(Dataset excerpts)
•••••
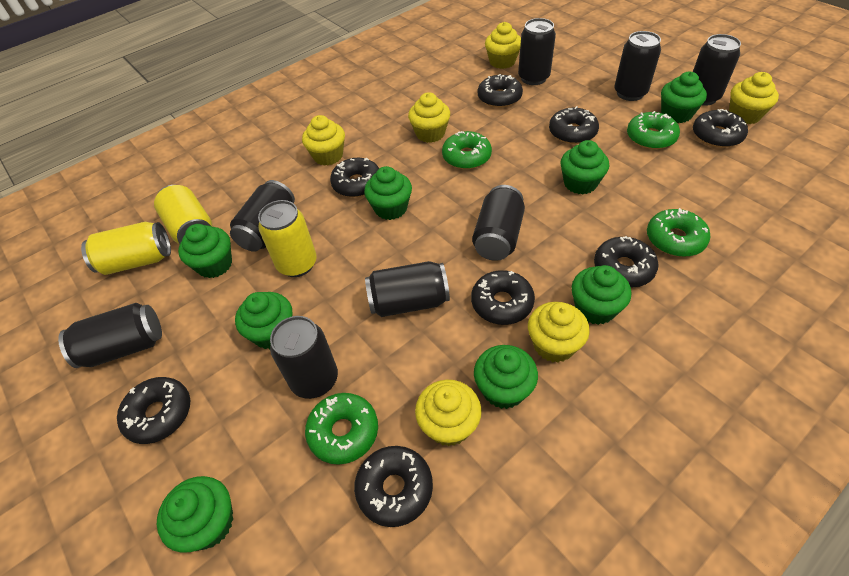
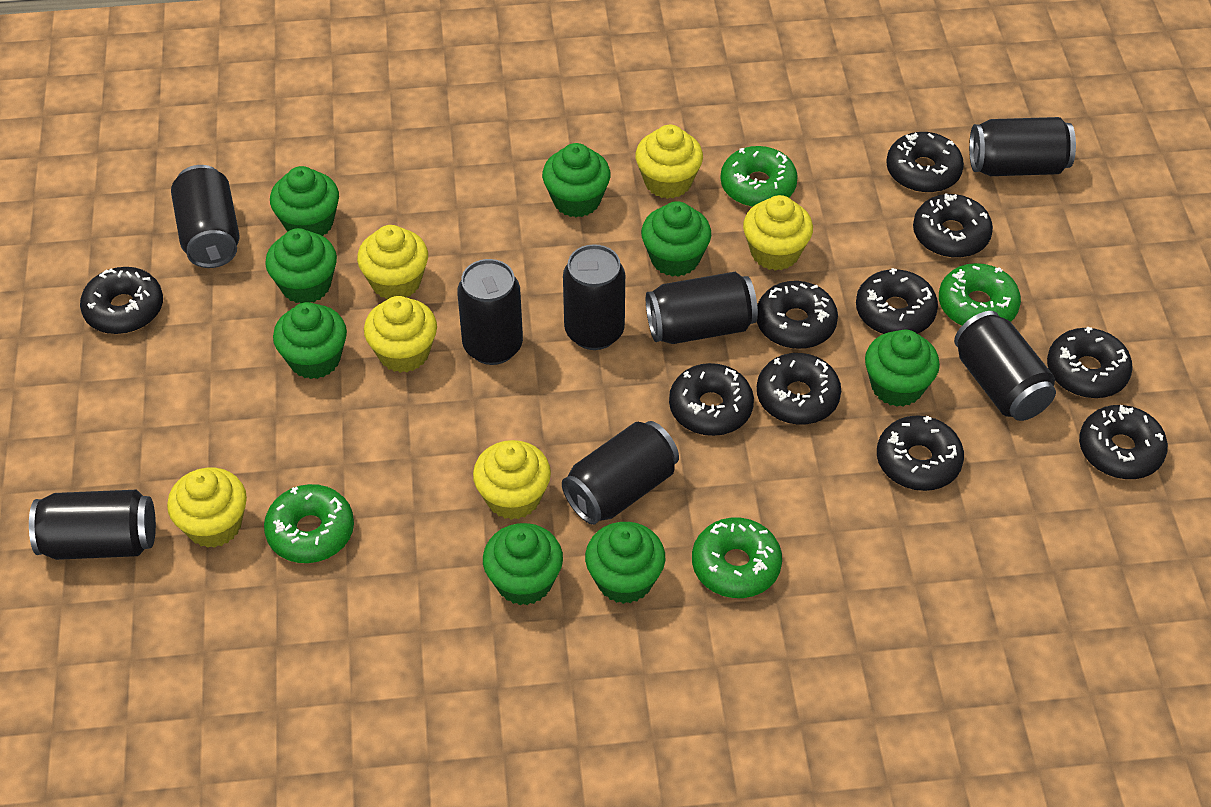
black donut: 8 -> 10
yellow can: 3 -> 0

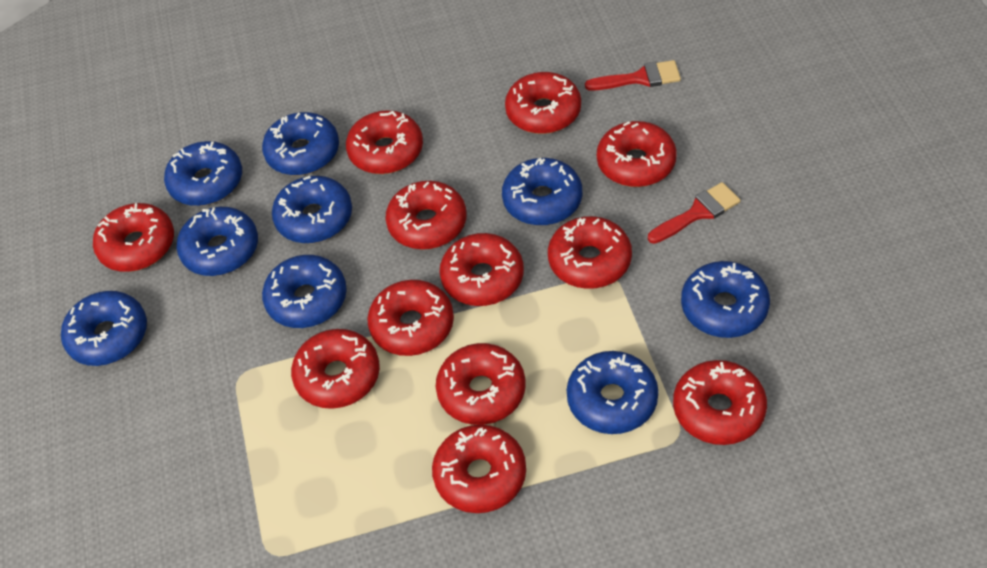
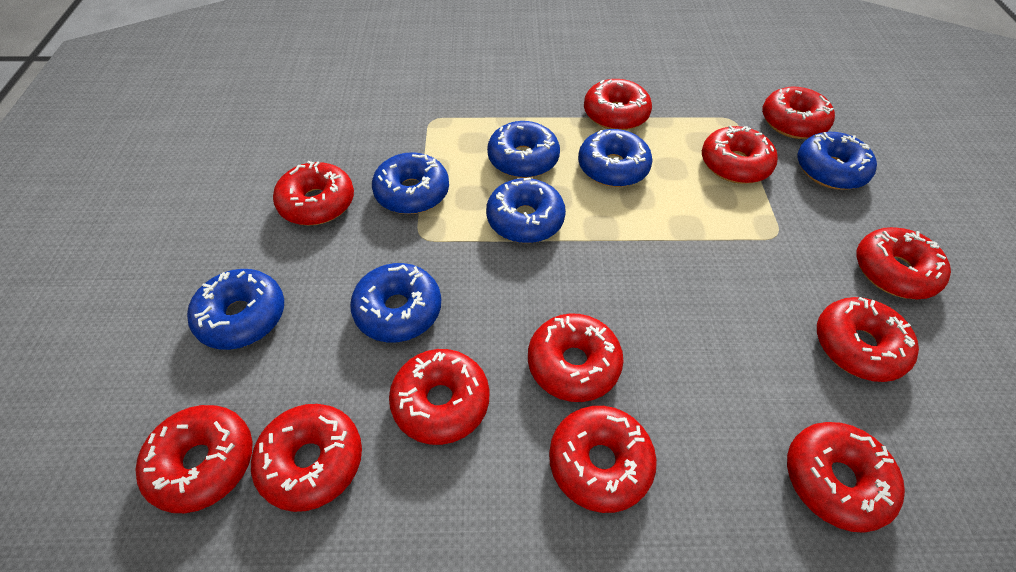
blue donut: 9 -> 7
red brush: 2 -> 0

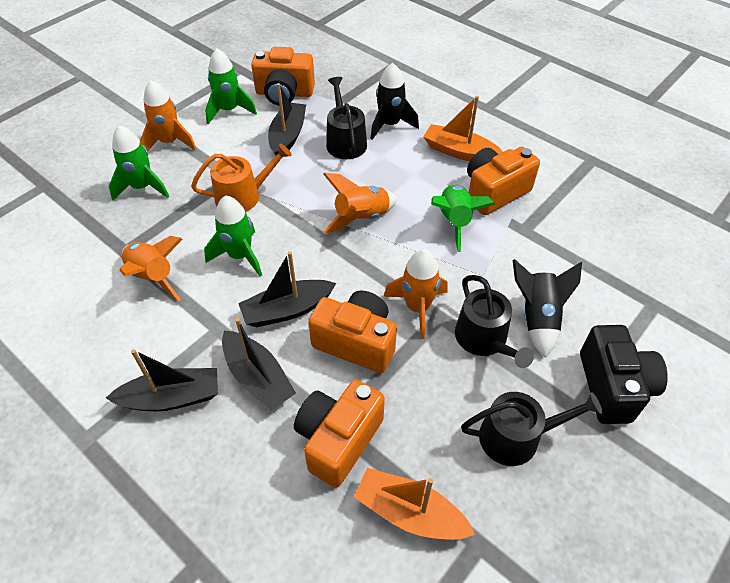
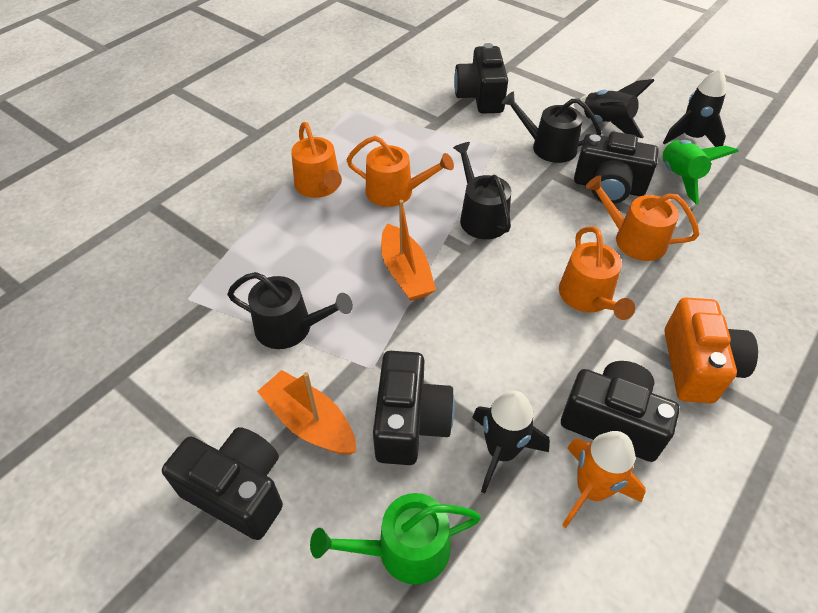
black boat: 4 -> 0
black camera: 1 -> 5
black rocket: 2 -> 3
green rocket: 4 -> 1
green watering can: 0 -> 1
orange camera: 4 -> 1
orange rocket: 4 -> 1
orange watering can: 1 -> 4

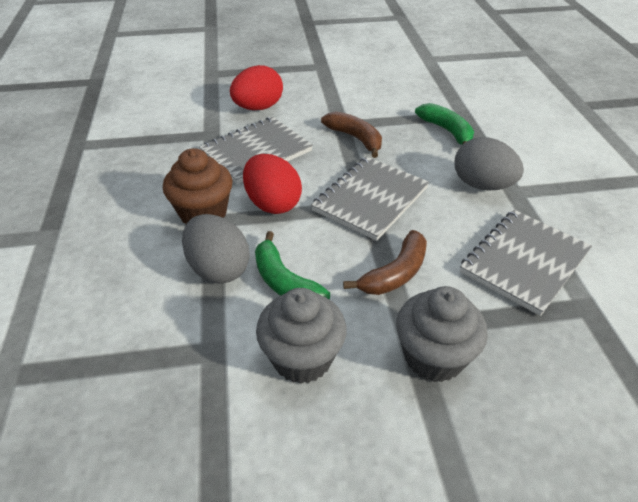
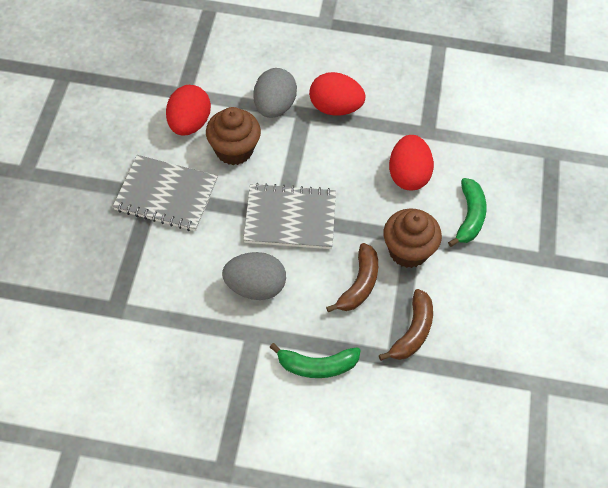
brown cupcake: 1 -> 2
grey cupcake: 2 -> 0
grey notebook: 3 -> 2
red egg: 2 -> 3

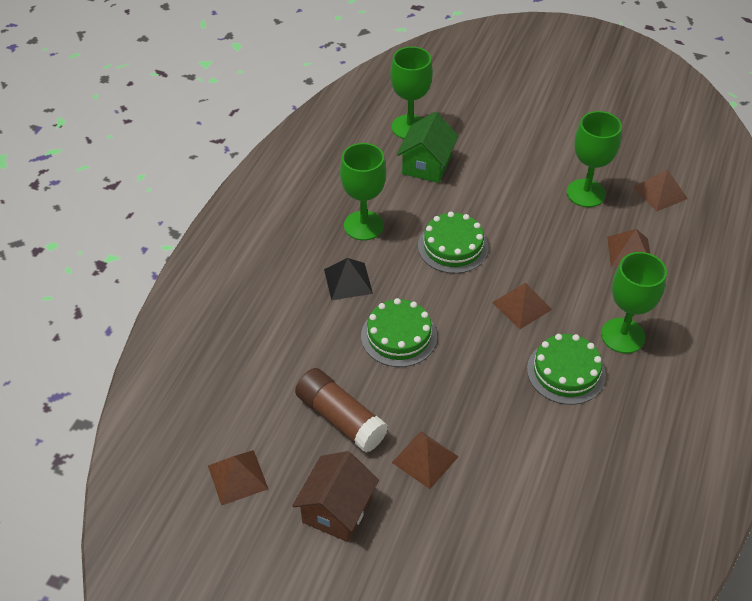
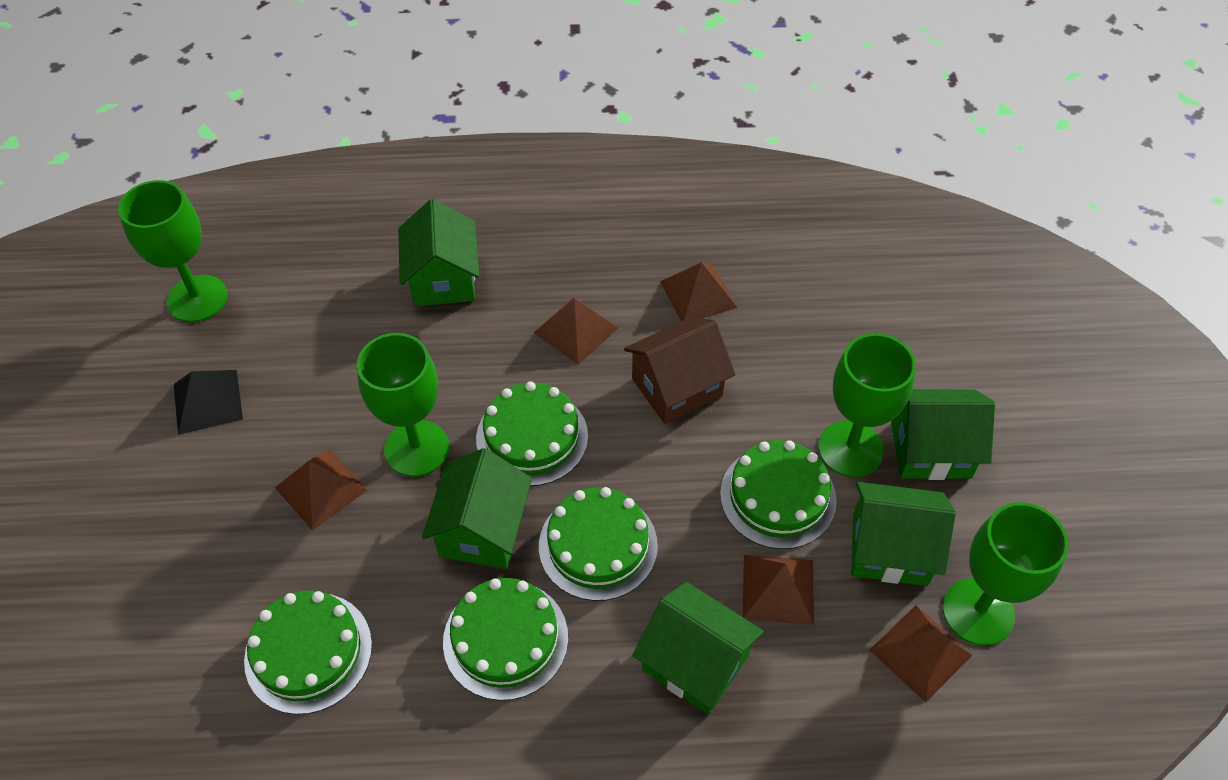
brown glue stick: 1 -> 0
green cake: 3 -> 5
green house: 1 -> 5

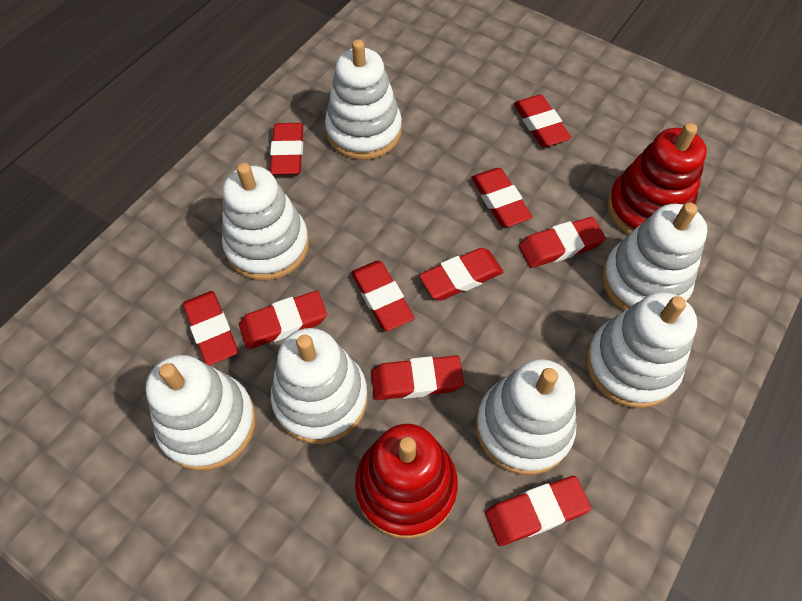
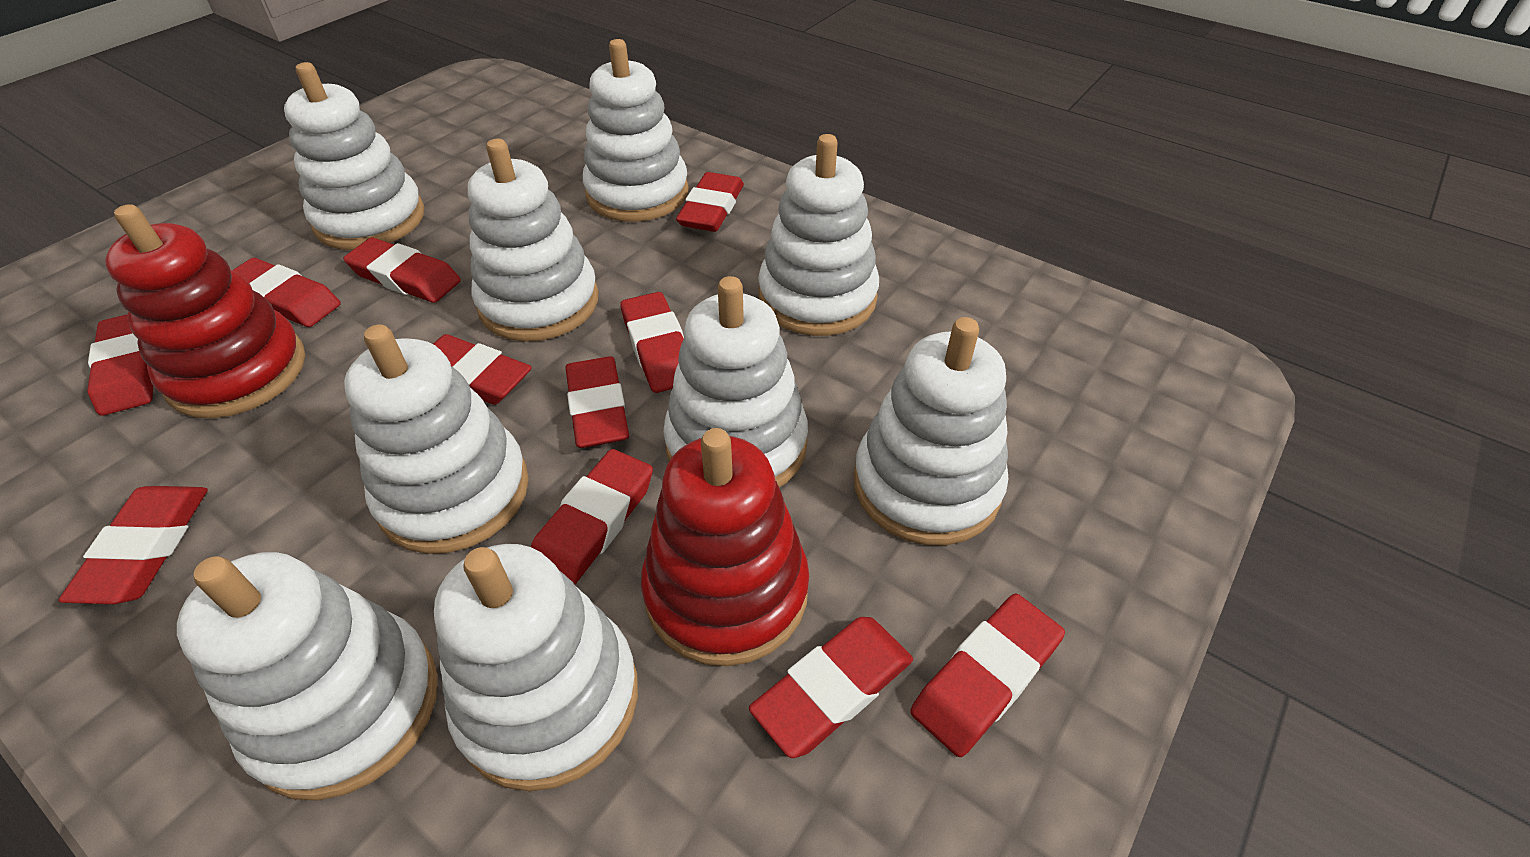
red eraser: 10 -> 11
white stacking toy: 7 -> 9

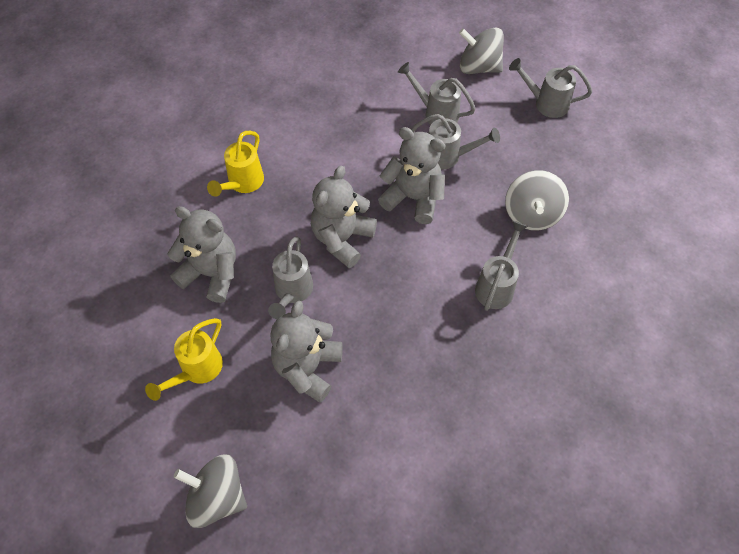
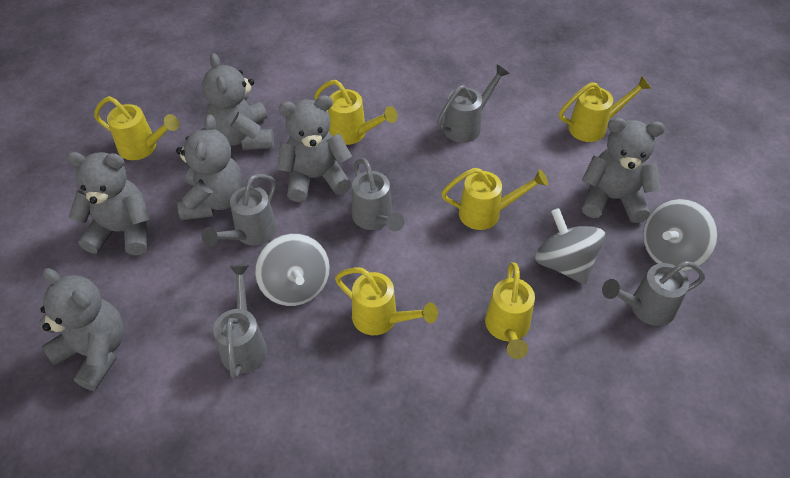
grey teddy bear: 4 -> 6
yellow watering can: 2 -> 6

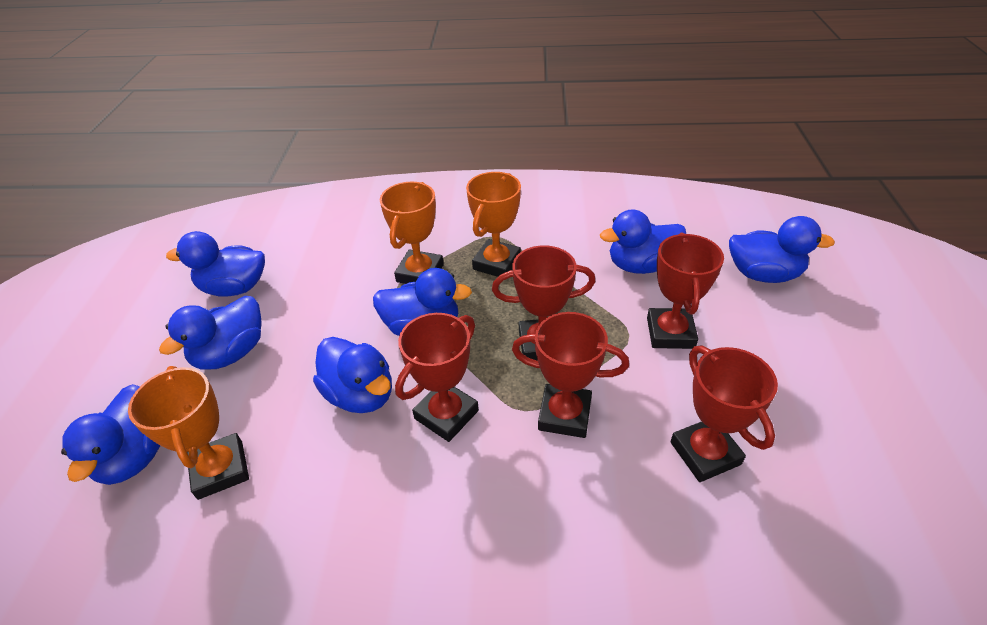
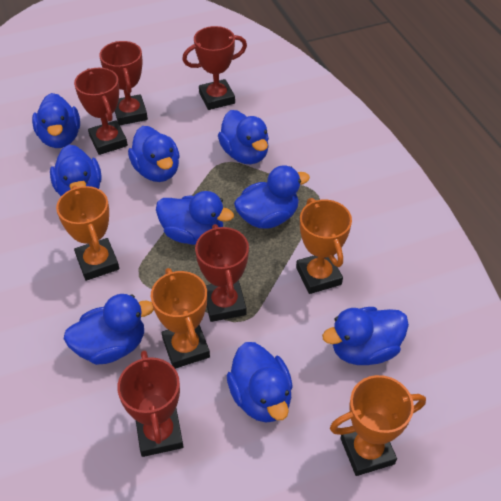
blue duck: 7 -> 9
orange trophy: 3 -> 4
•••••
◆ WORK TASK:
Exclude the pictures and print the rest of the data exactly.

◆ YOUR RESPONSE:
black donut: 8 -> 10
yellow can: 3 -> 0

blue donut: 9 -> 7
red brush: 2 -> 0

black boat: 4 -> 0
black camera: 1 -> 5
black rocket: 2 -> 3
green rocket: 4 -> 1
green watering can: 0 -> 1
orange camera: 4 -> 1
orange rocket: 4 -> 1
orange watering can: 1 -> 4

brown cupcake: 1 -> 2
grey cupcake: 2 -> 0
grey notebook: 3 -> 2
red egg: 2 -> 3

brown glue stick: 1 -> 0
green cake: 3 -> 5
green house: 1 -> 5

red eraser: 10 -> 11
white stacking toy: 7 -> 9

grey teddy bear: 4 -> 6
yellow watering can: 2 -> 6

blue duck: 7 -> 9
orange trophy: 3 -> 4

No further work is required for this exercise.